* [WORK ITEM] Could you return every line of the records below that contains the word "brown"?

##### LISTED RECORDS #####

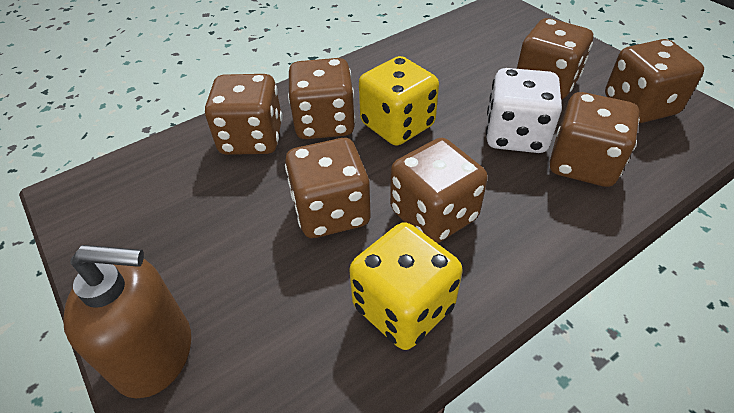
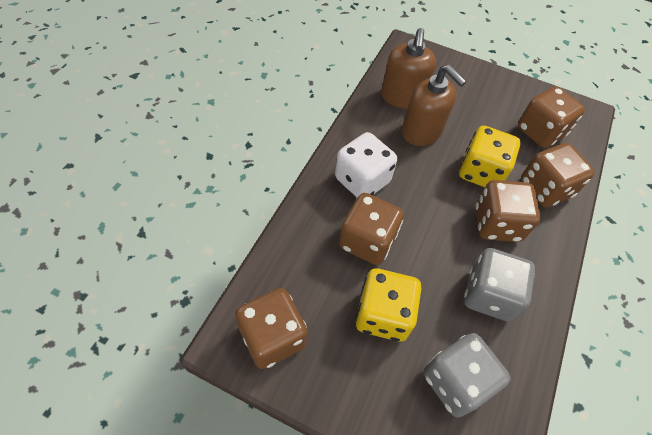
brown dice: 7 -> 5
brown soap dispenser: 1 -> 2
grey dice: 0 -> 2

#####
##### LISTED RECORDS #####

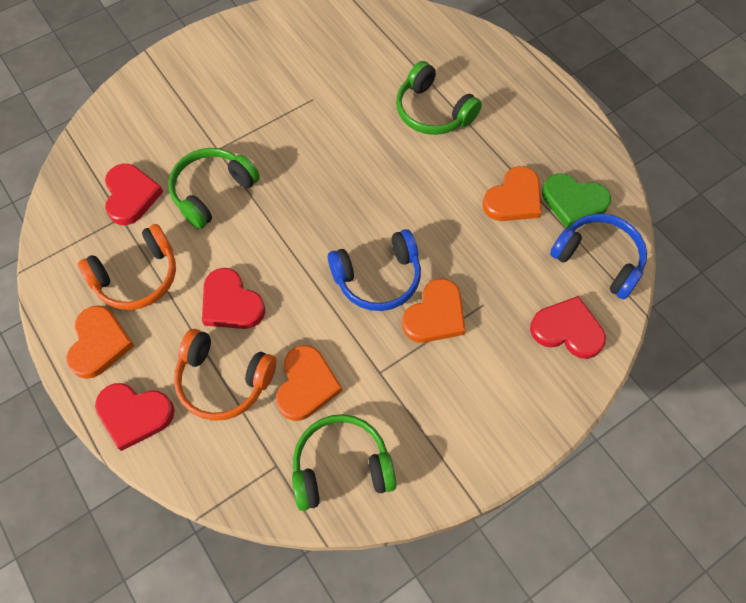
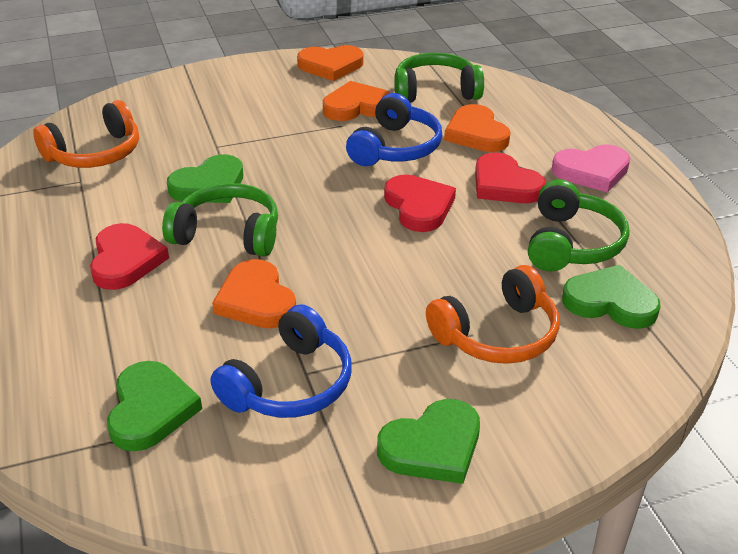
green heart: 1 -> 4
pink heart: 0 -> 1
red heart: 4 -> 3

#####

* [SOLUTION]
brown dice: 7 -> 5
brown soap dispenser: 1 -> 2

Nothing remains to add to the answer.